TASK TO CARRY OUT: Working from the top of the listing below, retype each line through the line containing "scaled: doughnut (white)", both included, with no pictures.

──────

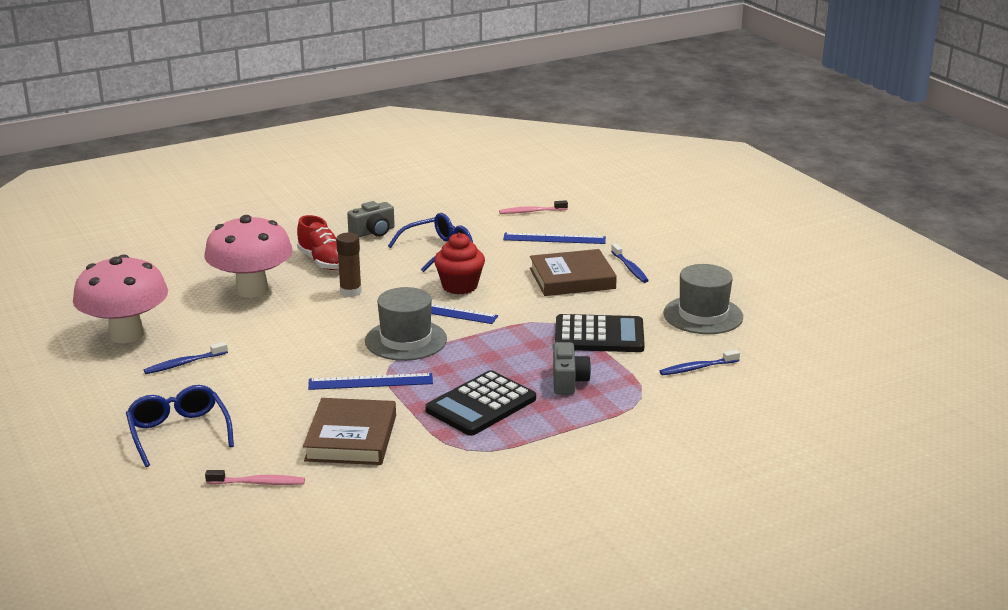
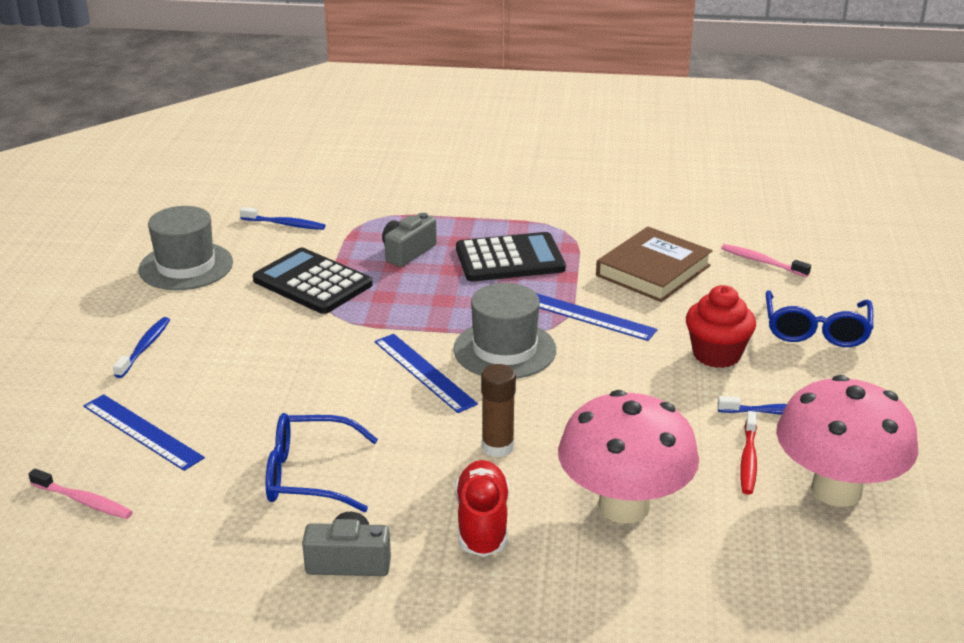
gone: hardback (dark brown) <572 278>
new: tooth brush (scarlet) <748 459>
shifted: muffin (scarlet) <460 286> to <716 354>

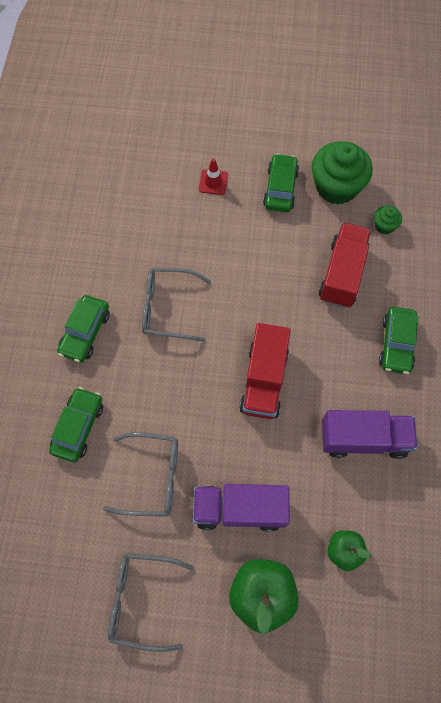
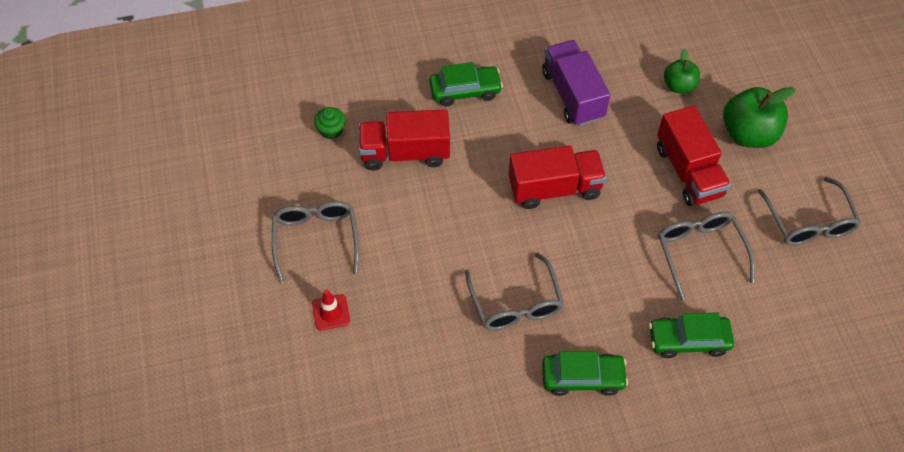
gone: muffin (emerald) <336 187>
swapped: car (emerald) <280 188> to spectacles (gray) <316 239>
repainted: truck (purple) <239 509> to truck (scarlet) <688 171>

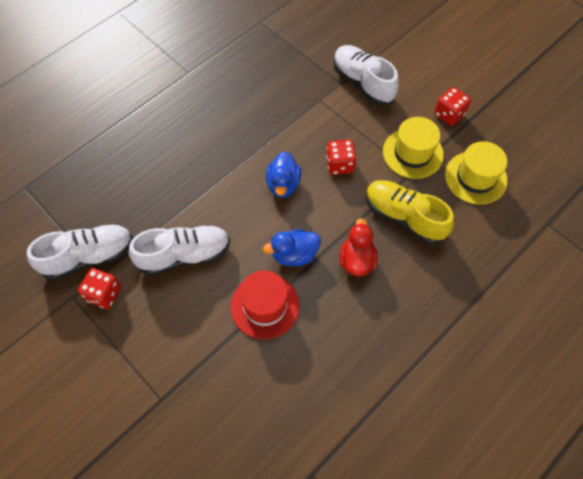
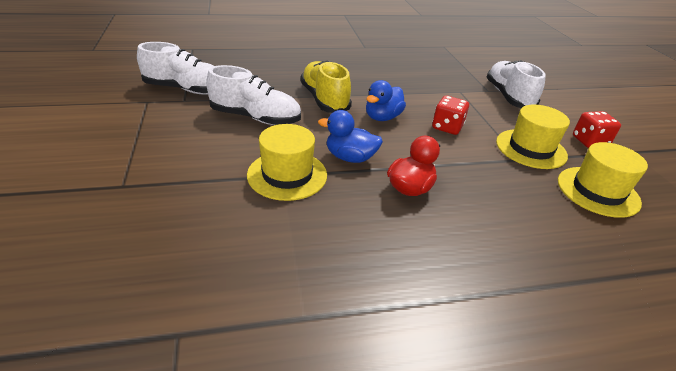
gone: dice (scarlet) <104 294>
shifted: shoe (yellow) <404 217> to <324 99>
repainted: tall hat (scarlet) <265 306> to tall hat (yellow) <287 175>

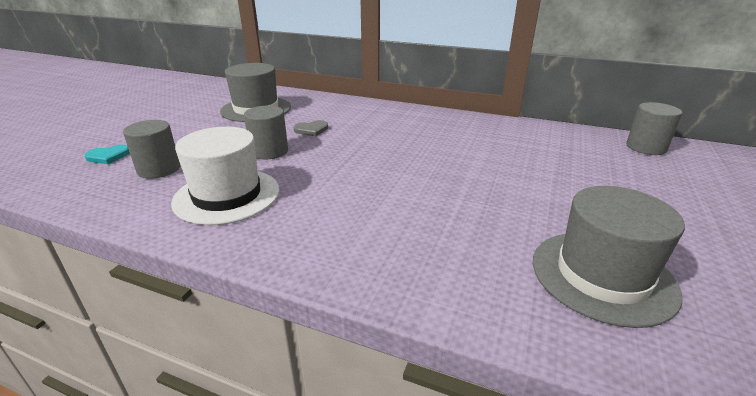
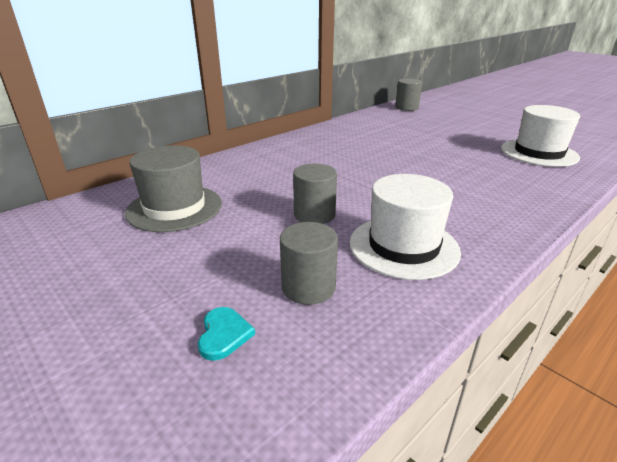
gone: heart (gray) <311 130>
repainted: tall hat (gray) <602 275> to tall hat (white) <538 153>

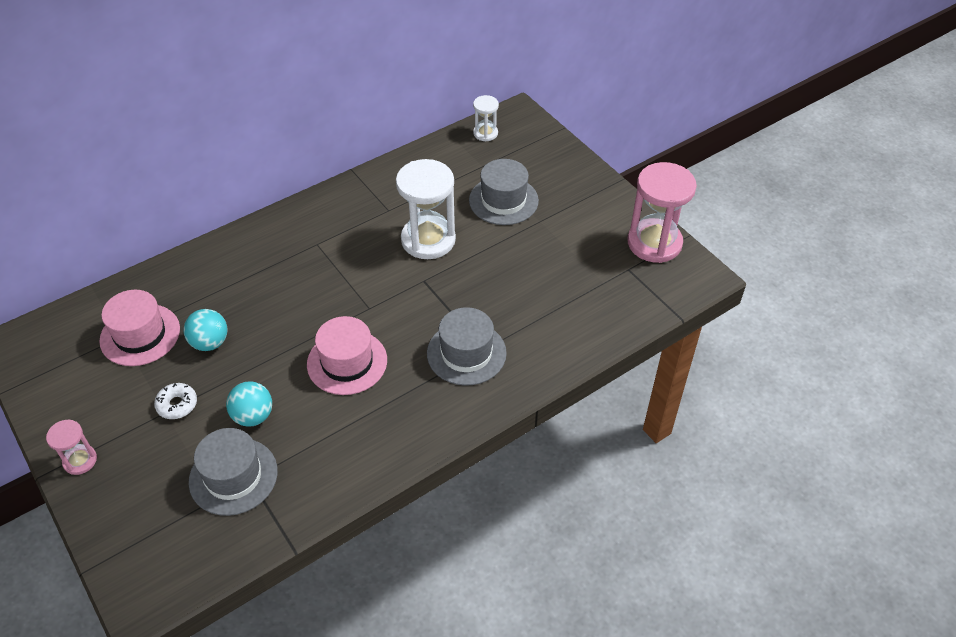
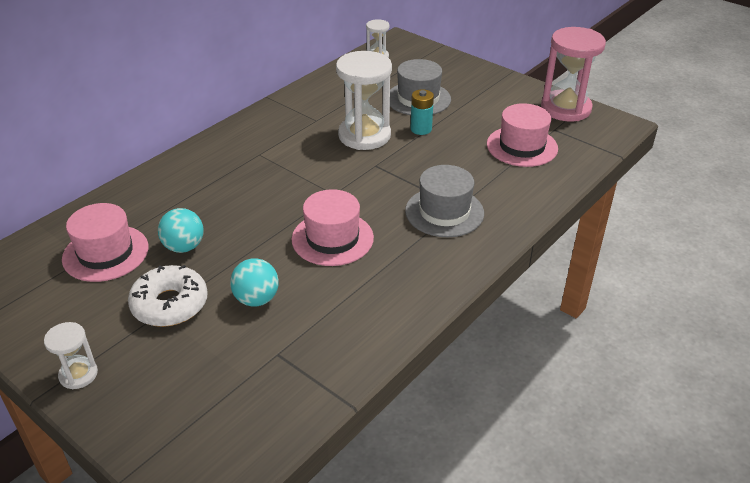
gone: tall hat (gray) <233 476>
new: power cell (teal) <421 129>; tall hat (pink) <522 146>
repainted: sand timer (pink) <80 460> to sand timer (white) <78 374>
scaled: doughnut (white) <177 404> = <170 304> x1.72

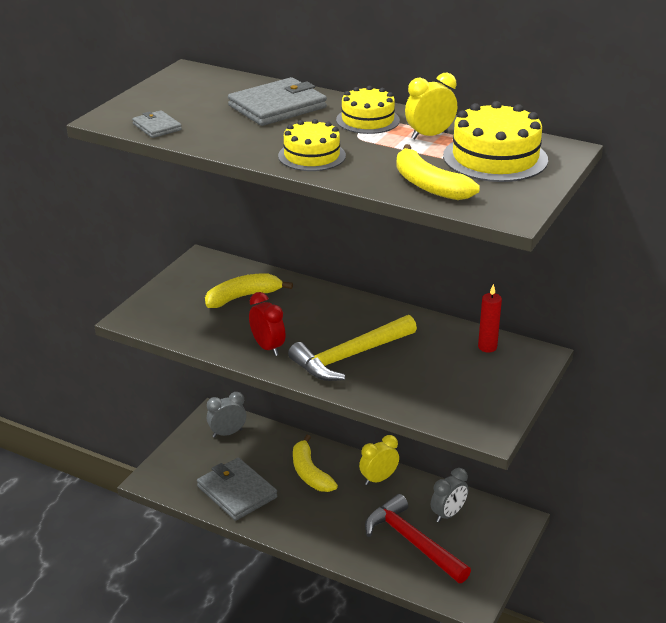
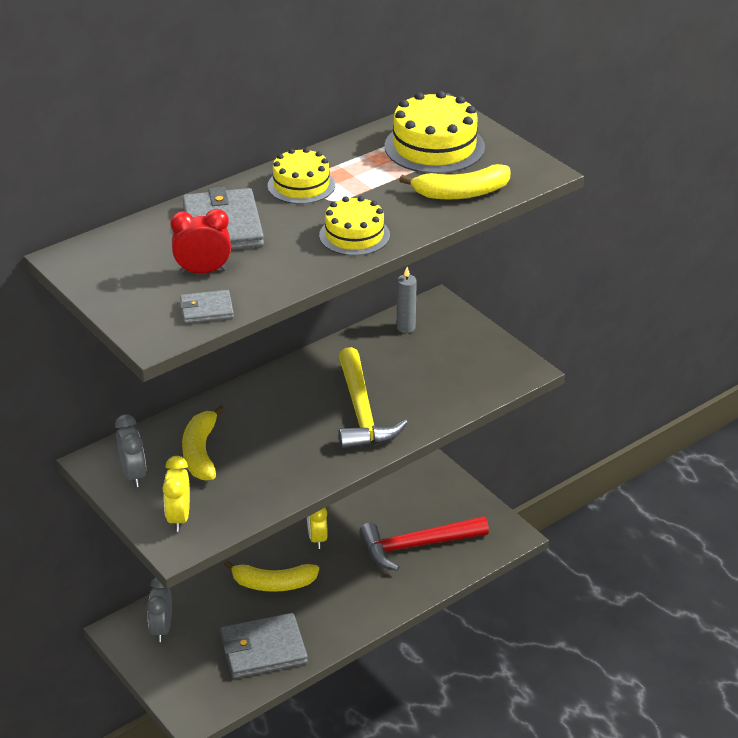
shifted: bedside clock (gray) <448 514> to <134 475>; bedside clock (yellow) <429 135> to <179 518>; bedside clock (scarlet) <268 347> to <203 271>
repainted: candle (scarlet) <487 347> to candle (gray) <406 327>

──────

TASK SOLUTION:
gone: hardback (dark brown) <572 278>
new: tooth brush (scarlet) <748 459>
shifted: muffin (scarlet) <460 286> to <716 354>

gone: muffin (emerald) <336 187>
swapped: car (emerald) <280 188> to spectacles (gray) <316 239>
repainted: truck (purple) <239 509> to truck (scarlet) <688 171>

gone: dice (scarlet) <104 294>
shifted: shoe (yellow) <404 217> to <324 99>
repainted: tall hat (scarlet) <265 306> to tall hat (yellow) <287 175>

gone: heart (gray) <311 130>
repainted: tall hat (gray) <602 275> to tall hat (white) <538 153>

gone: tall hat (gray) <233 476>
new: power cell (teal) <421 129>; tall hat (pink) <522 146>
repainted: sand timer (pink) <80 460> to sand timer (white) <78 374>
scaled: doughnut (white) <177 404> = <170 304> x1.72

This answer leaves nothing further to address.